**What to work on:**
When you come to a picture, pass over it, and set down the entries below exactly.

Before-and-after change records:
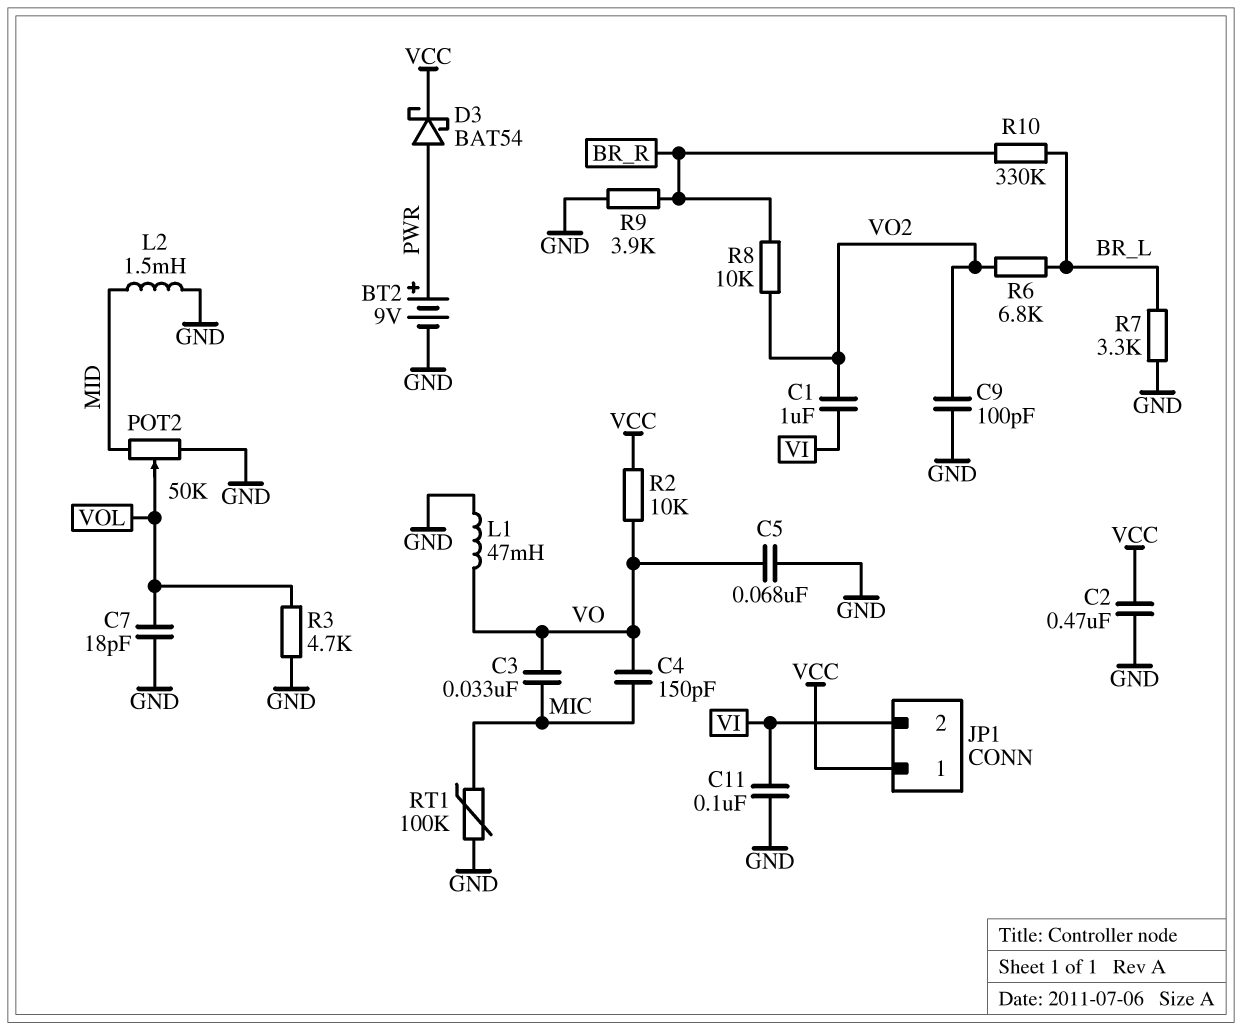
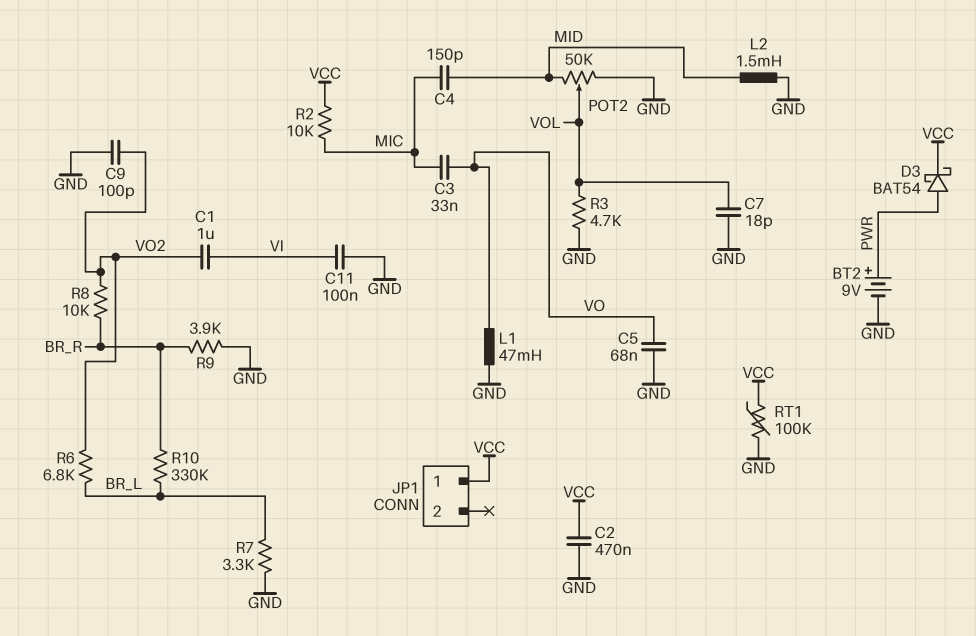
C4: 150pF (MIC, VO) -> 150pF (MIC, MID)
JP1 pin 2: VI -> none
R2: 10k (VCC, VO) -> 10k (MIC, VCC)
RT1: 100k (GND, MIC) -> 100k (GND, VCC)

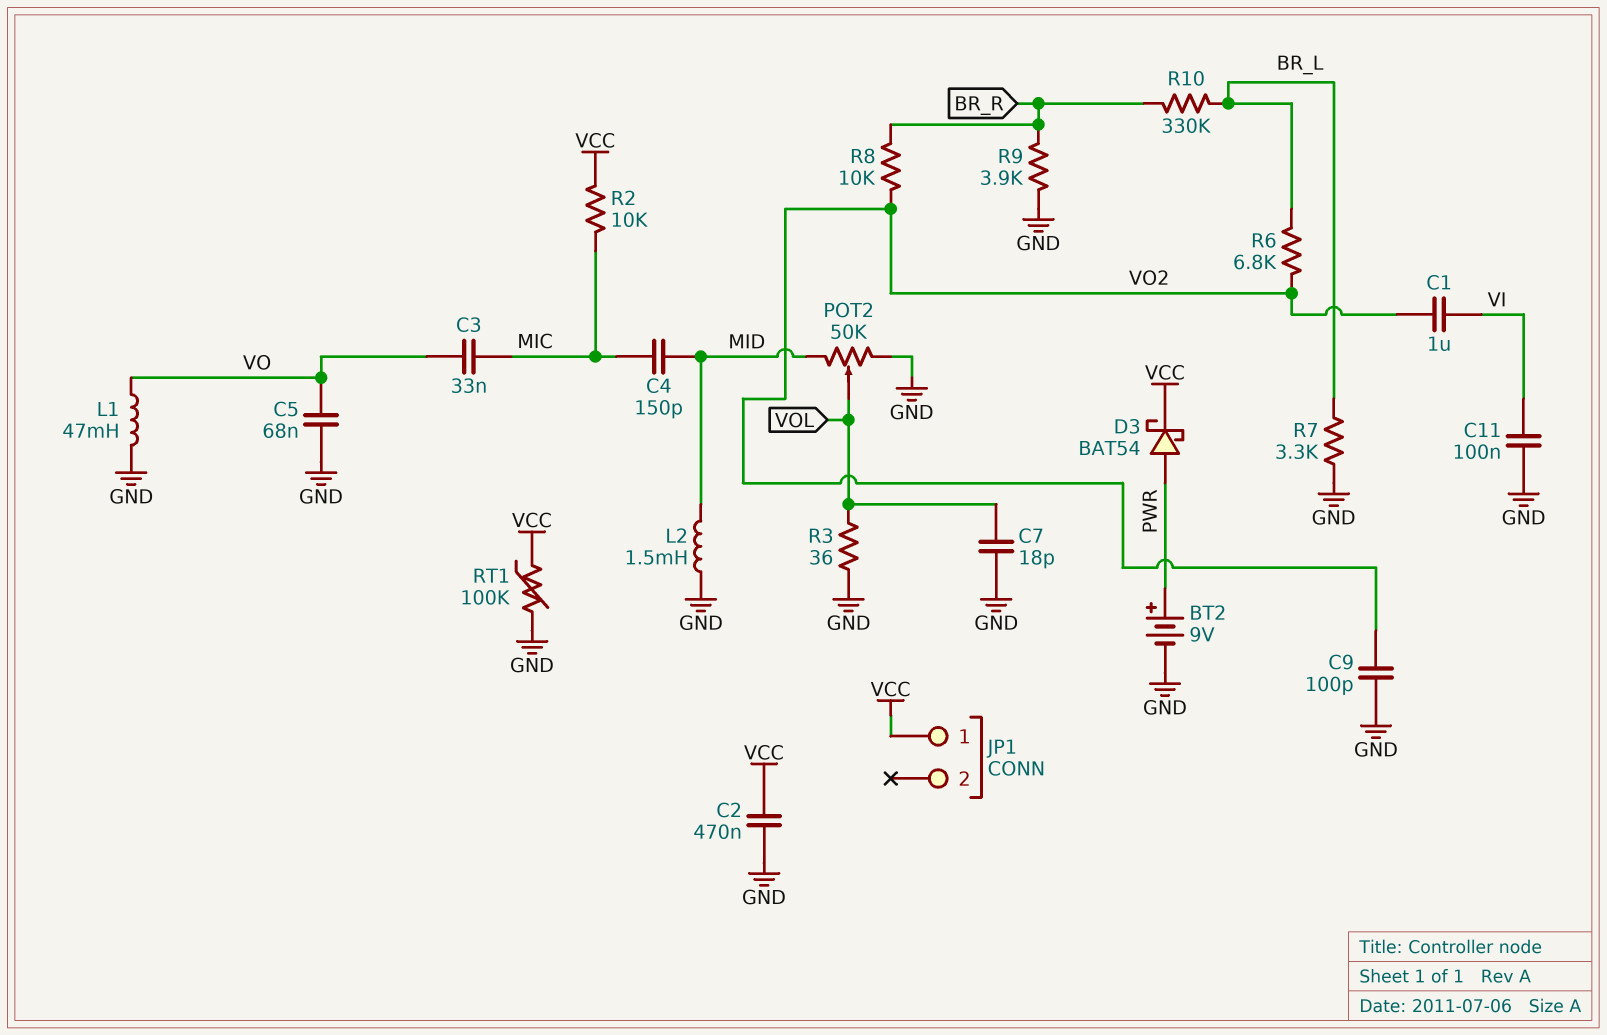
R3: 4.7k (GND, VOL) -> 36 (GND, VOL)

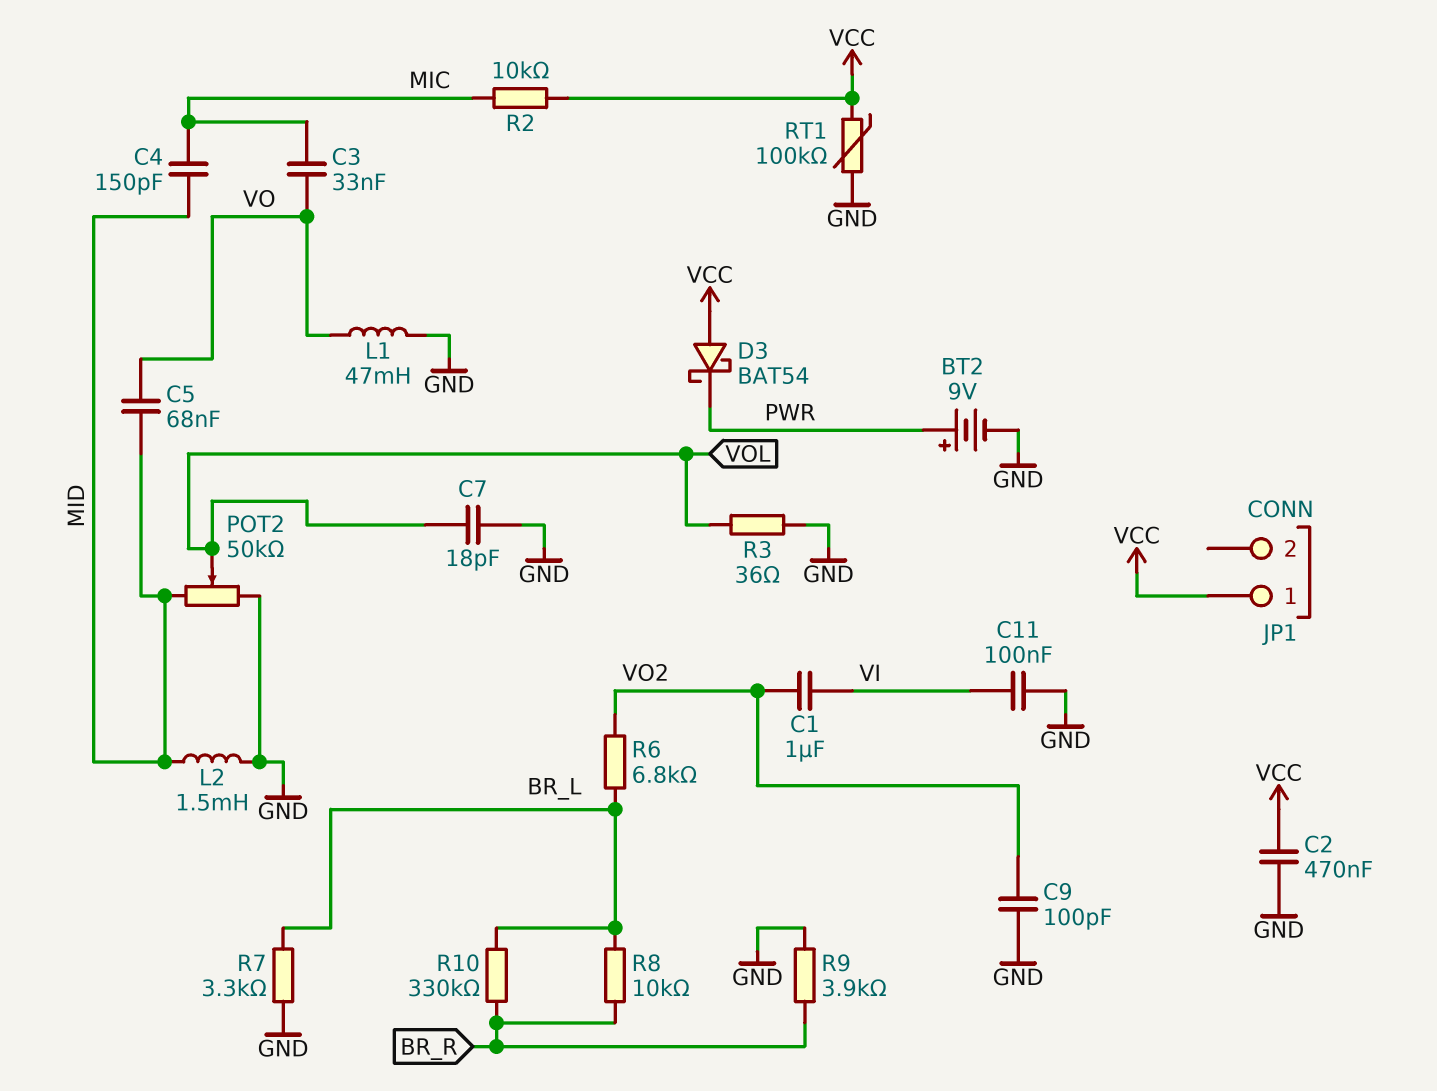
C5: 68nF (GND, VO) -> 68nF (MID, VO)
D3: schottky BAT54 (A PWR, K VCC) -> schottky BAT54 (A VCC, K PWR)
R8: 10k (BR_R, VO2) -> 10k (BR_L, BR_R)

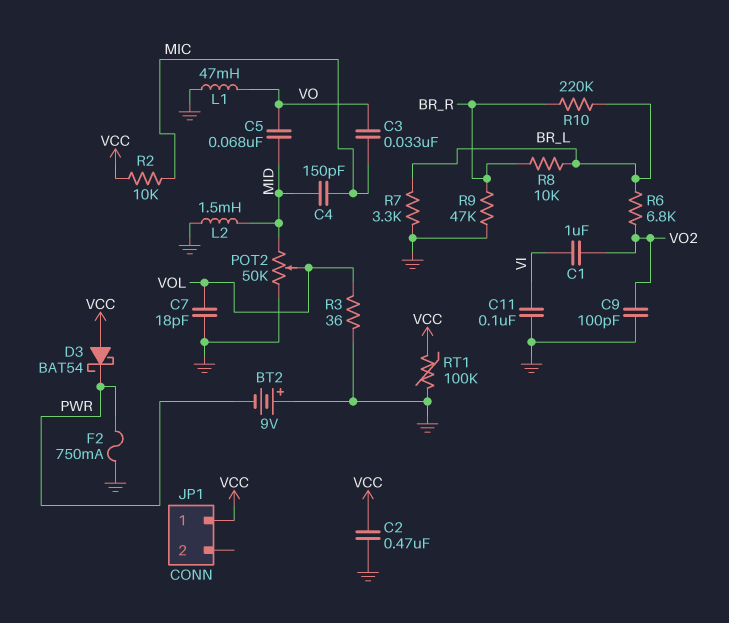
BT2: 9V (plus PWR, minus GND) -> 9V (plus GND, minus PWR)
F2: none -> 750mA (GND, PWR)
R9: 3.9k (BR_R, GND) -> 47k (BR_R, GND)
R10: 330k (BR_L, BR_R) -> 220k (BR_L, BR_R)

**Completed task:**
C4: 150pF (MIC, VO) -> 150pF (MIC, MID)
JP1 pin 2: VI -> none
R2: 10k (VCC, VO) -> 10k (MIC, VCC)
RT1: 100k (GND, MIC) -> 100k (GND, VCC)

R3: 4.7k (GND, VOL) -> 36 (GND, VOL)

C5: 68nF (GND, VO) -> 68nF (MID, VO)
D3: schottky BAT54 (A PWR, K VCC) -> schottky BAT54 (A VCC, K PWR)
R8: 10k (BR_R, VO2) -> 10k (BR_L, BR_R)

BT2: 9V (plus PWR, minus GND) -> 9V (plus GND, minus PWR)
F2: none -> 750mA (GND, PWR)
R9: 3.9k (BR_R, GND) -> 47k (BR_R, GND)
R10: 330k (BR_L, BR_R) -> 220k (BR_L, BR_R)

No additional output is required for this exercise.